**Required action**
Restate word for word all of the lines below, with each image left out.

**Source data**
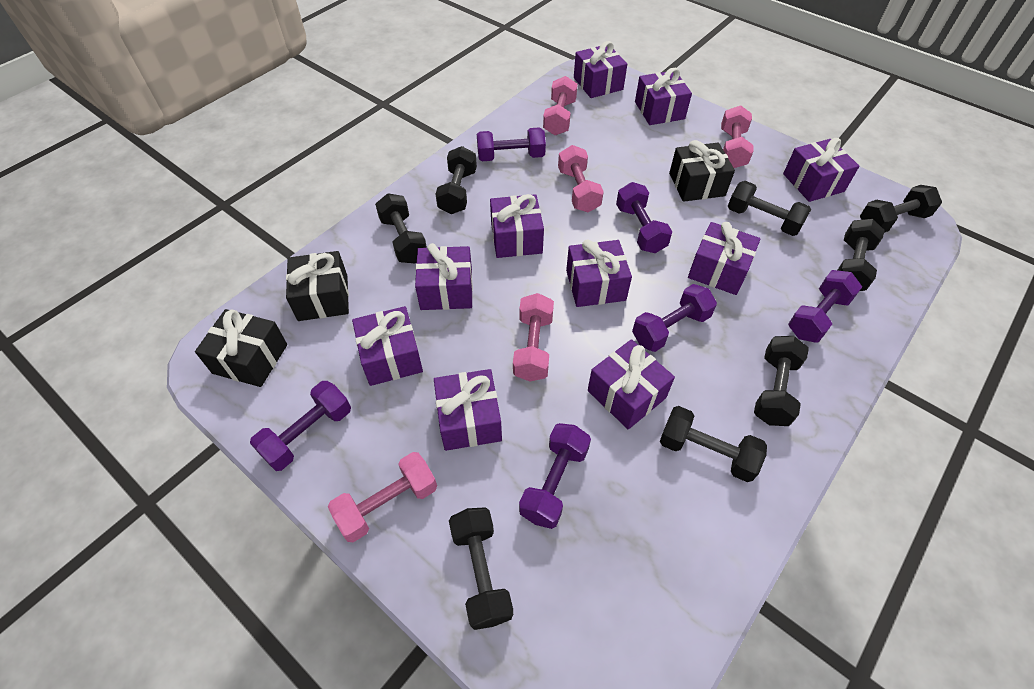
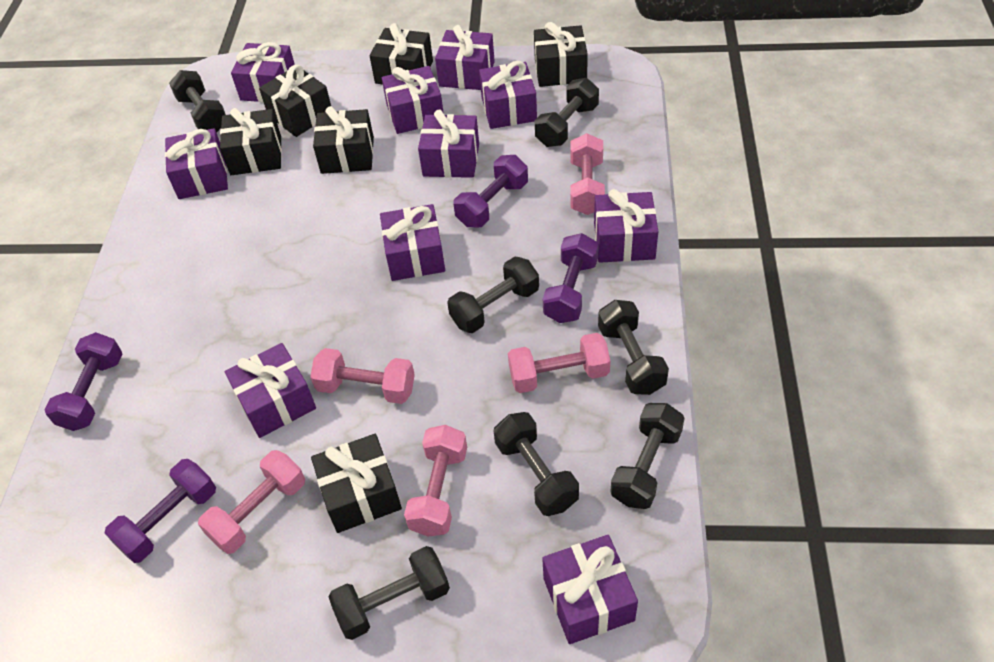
black dumbbell: 8 -> 7
black gift: 3 -> 6
purple dumbbell: 6 -> 4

**Response area**
black dumbbell: 8 -> 7
black gift: 3 -> 6
purple dumbbell: 6 -> 4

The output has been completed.